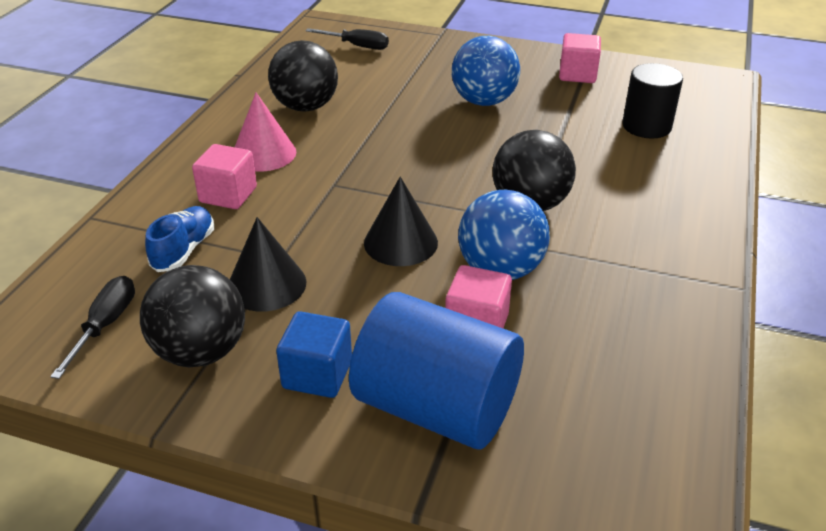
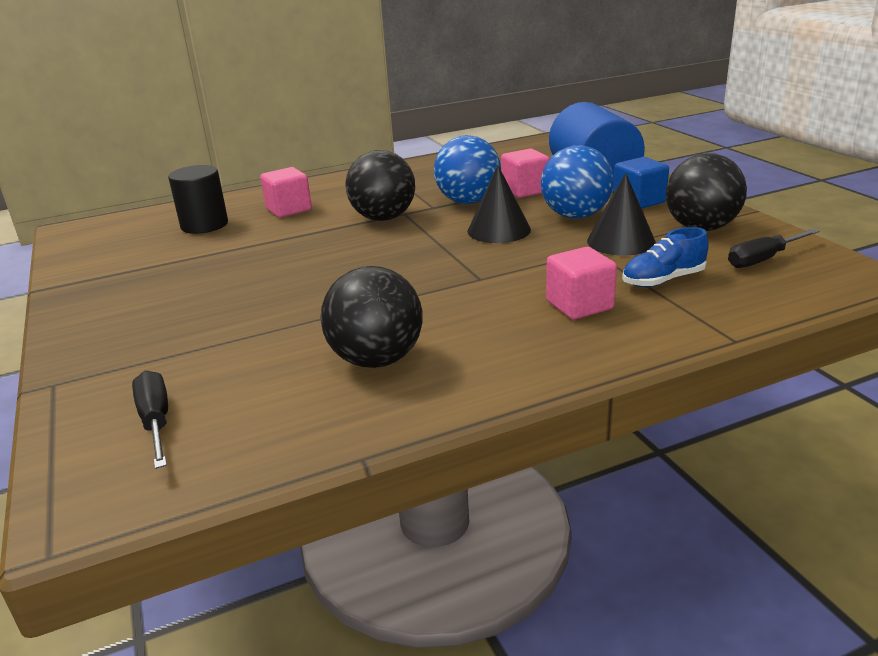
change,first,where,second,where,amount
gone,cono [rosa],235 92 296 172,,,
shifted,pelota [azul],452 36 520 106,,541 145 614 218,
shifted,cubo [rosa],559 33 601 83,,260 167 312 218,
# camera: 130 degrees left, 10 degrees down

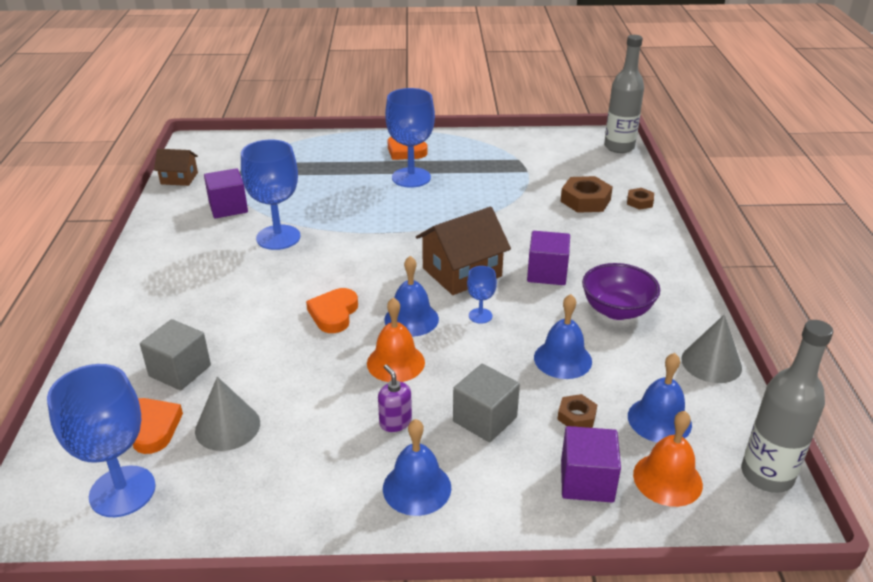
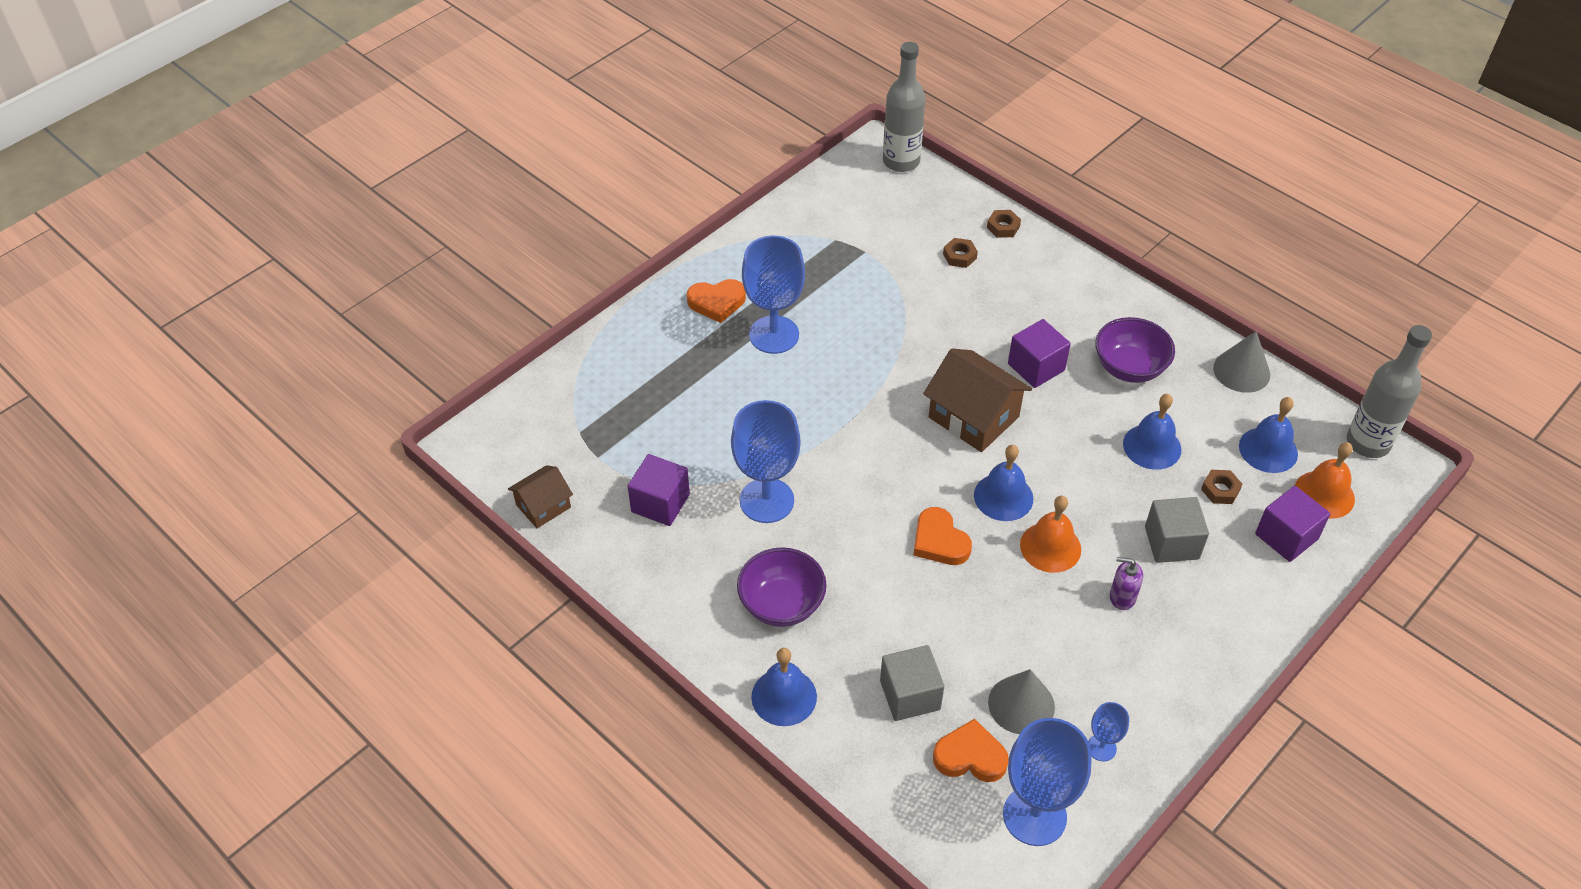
change,first,where,second,where,amount
new,,,cuenco [morado],737 547 827 627,
shifted,campana [azul],383 419 451 516,,751 648 817 726,
shifted,copa [azul],467 266 497 324,,1088 702 1129 761,
rotated,casa [marrón],416 207 511 295,,923 348 1032 452,60 degrees counterclockwise
scaled,tuerca [marrón],560 176 613 213,,943 238 978 268,x0.57
# camera: 45 degrees left, 15 degrees up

## Task requirements
All of the records should be set down exactly, minus the pictures they hold.

## Answer to the exercise
change,first,where,second,where,amount
gone,cono [rosa],235 92 296 172,,,
shifted,pelota [azul],452 36 520 106,,541 145 614 218,
shifted,cubo [rosa],559 33 601 83,,260 167 312 218,
# camera: 130 degrees left, 10 degrees down

change,first,where,second,where,amount
new,,,cuenco [morado],737 547 827 627,
shifted,campana [azul],383 419 451 516,,751 648 817 726,
shifted,copa [azul],467 266 497 324,,1088 702 1129 761,
rotated,casa [marrón],416 207 511 295,,923 348 1032 452,60 degrees counterclockwise
scaled,tuerca [marrón],560 176 613 213,,943 238 978 268,x0.57
# camera: 45 degrees left, 15 degrees up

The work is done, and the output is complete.